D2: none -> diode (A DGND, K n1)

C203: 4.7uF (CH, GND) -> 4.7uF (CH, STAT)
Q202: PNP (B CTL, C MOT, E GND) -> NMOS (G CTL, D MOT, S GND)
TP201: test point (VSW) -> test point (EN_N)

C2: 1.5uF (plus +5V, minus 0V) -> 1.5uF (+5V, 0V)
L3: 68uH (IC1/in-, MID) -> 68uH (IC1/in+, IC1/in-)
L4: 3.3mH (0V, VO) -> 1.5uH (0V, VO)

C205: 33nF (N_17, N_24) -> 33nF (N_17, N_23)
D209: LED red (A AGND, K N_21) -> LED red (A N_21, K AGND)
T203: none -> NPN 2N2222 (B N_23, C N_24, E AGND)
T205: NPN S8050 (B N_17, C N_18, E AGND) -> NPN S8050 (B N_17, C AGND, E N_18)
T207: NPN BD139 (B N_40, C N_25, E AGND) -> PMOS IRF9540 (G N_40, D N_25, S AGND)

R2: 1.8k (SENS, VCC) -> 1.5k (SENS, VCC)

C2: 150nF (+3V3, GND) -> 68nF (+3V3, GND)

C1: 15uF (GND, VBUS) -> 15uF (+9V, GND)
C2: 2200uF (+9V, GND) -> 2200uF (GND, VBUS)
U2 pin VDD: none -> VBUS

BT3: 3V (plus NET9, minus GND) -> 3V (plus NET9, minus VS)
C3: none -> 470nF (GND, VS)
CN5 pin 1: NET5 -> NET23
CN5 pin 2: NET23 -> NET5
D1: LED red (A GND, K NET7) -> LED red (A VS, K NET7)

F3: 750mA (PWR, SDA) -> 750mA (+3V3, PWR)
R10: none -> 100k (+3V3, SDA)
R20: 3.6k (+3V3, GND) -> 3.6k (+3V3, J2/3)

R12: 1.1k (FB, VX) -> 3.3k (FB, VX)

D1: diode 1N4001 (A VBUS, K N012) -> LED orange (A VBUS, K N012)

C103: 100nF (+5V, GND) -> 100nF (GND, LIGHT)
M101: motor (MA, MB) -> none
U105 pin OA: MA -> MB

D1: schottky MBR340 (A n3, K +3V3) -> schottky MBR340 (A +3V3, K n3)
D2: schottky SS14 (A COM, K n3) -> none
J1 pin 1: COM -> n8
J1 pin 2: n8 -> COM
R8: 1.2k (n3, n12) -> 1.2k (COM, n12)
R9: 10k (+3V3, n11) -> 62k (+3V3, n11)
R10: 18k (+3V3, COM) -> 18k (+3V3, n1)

__________________________________________________

* Instructions for the task: If a line above contains the word "diode", list it.

* Written response:
D2: none -> diode (A DGND, K n1)
D1: diode 1N4001 (A VBUS, K N012) -> LED orange (A VBUS, K N012)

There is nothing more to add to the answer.